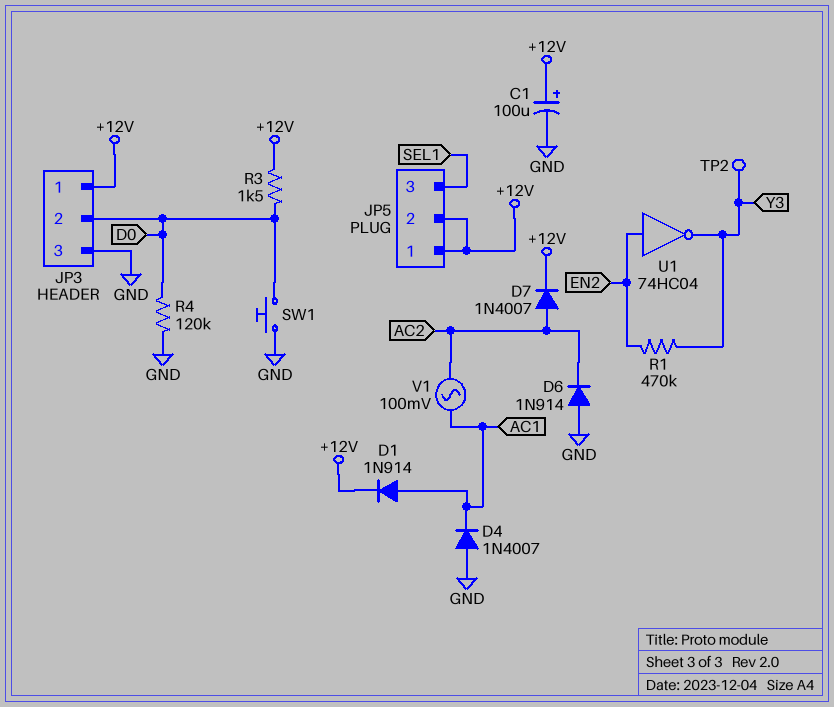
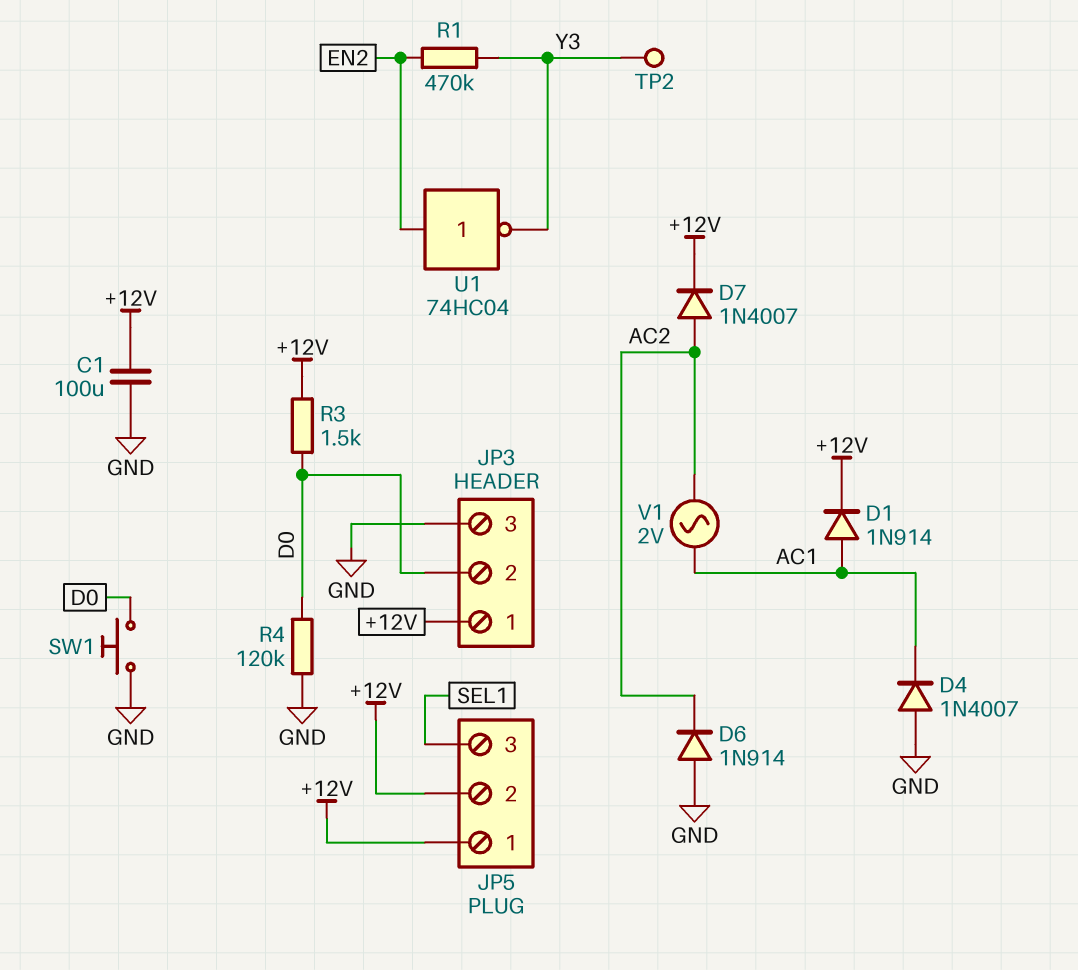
C1: 100uF (plus +12V, minus GND) -> 100uF (+12V, GND)
V1: AC 100mV (AC1, AC2) -> AC 2V (AC1, AC2)

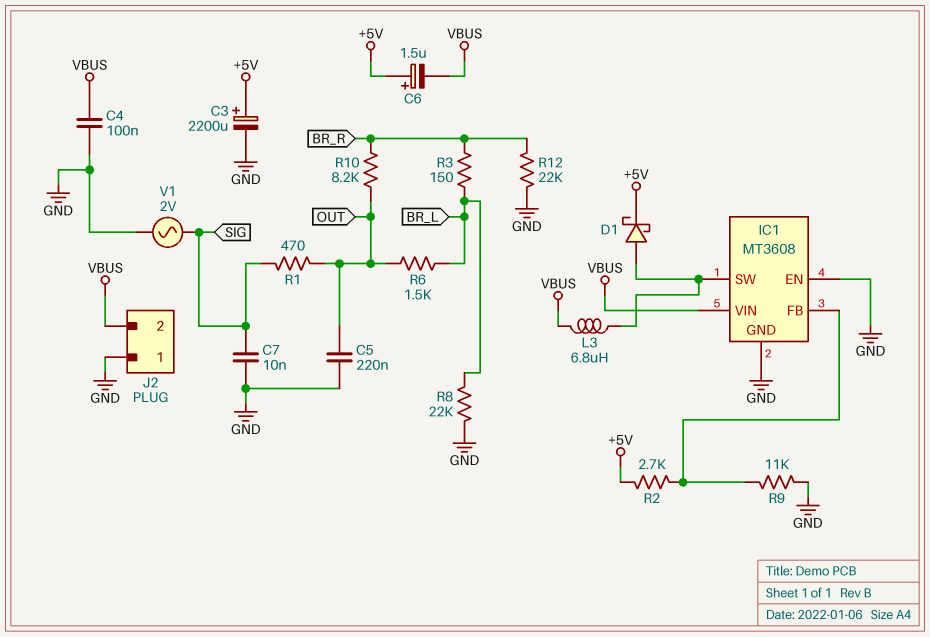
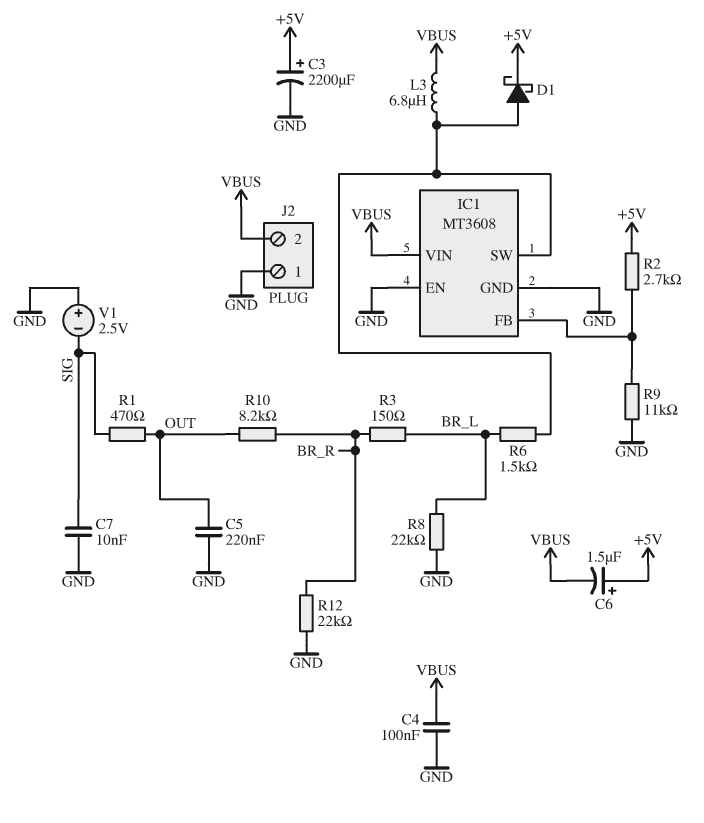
R6: 1.5k (BR_L, OUT) -> 1.5k (BR_L, IC1/SW)
V1: AC 2V (GND, SIG) -> 2.5V (plus GND, minus SIG)

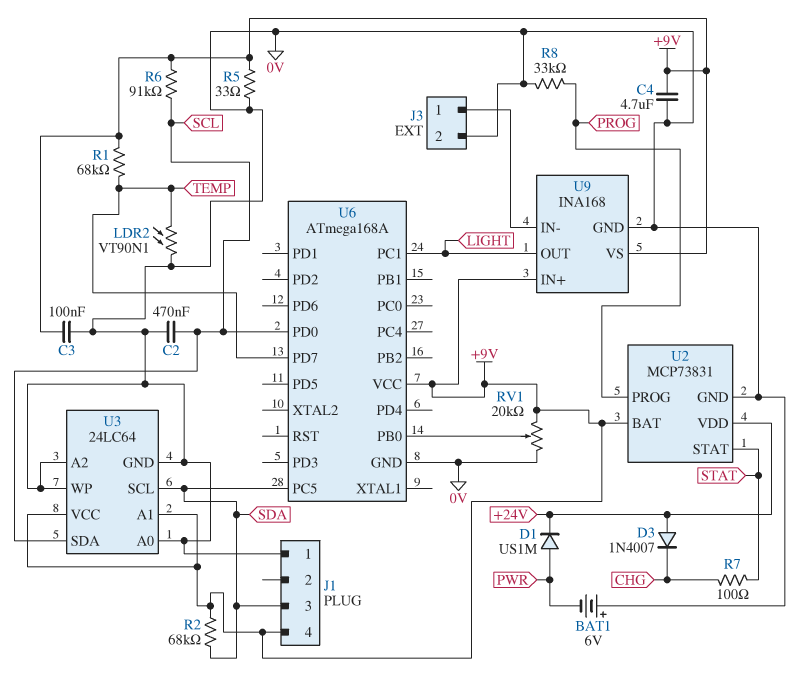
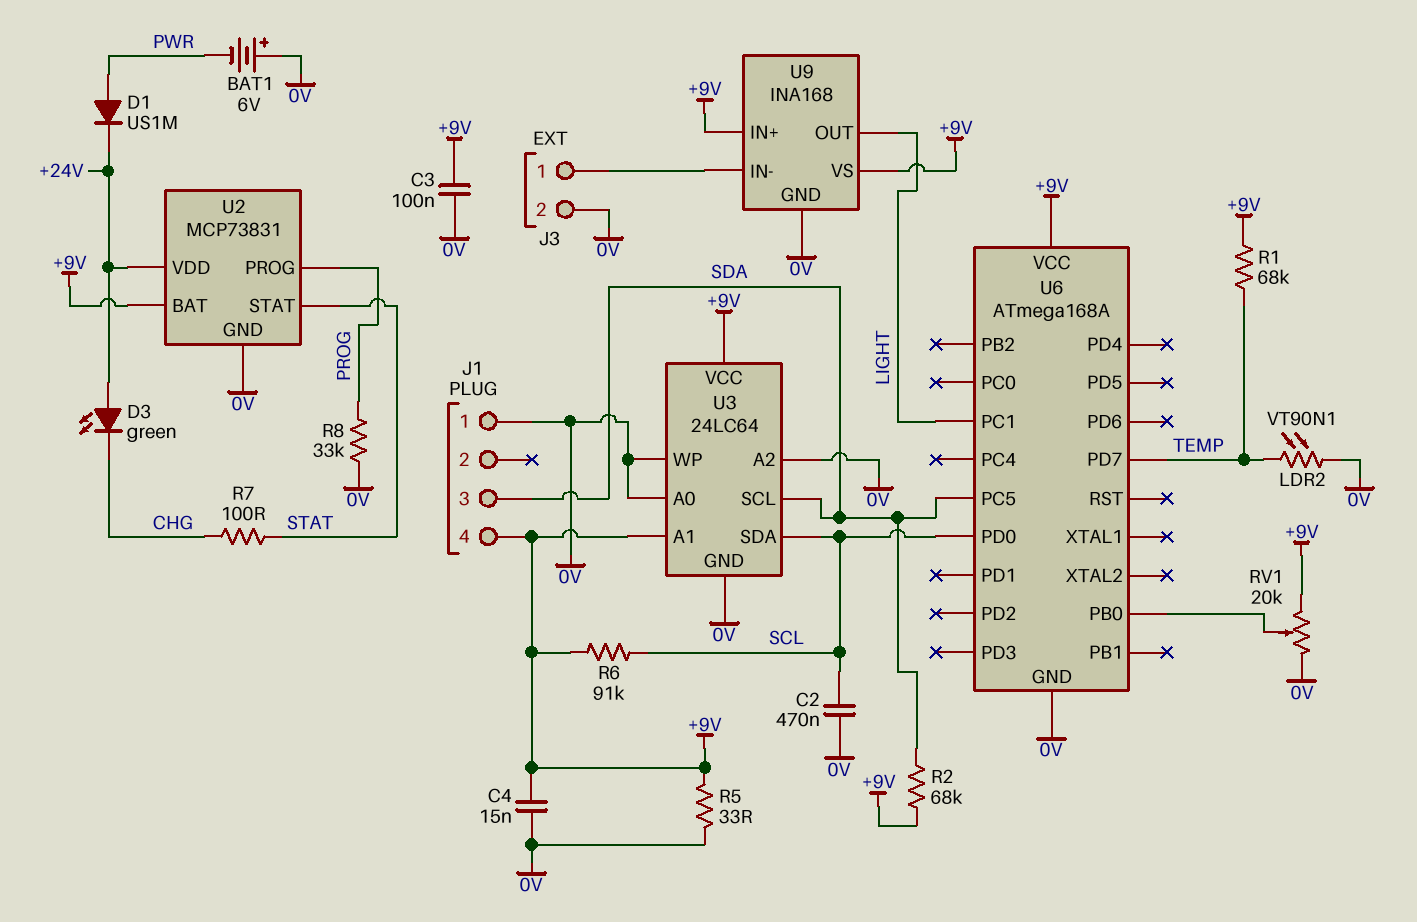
C4: 4.7uF (+9V, 0V) -> 15nF (+9V, 0V)
D3: diode 1N4007 (A +24V, K CHG) -> LED green (A +24V, K CHG)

::::::

▶ _How to complete this task_
Output each record above exactly as written. Skip any pictures.

▶ _Answer section_
C1: 100uF (plus +12V, minus GND) -> 100uF (+12V, GND)
V1: AC 100mV (AC1, AC2) -> AC 2V (AC1, AC2)

R6: 1.5k (BR_L, OUT) -> 1.5k (BR_L, IC1/SW)
V1: AC 2V (GND, SIG) -> 2.5V (plus GND, minus SIG)

C4: 4.7uF (+9V, 0V) -> 15nF (+9V, 0V)
D3: diode 1N4007 (A +24V, K CHG) -> LED green (A +24V, K CHG)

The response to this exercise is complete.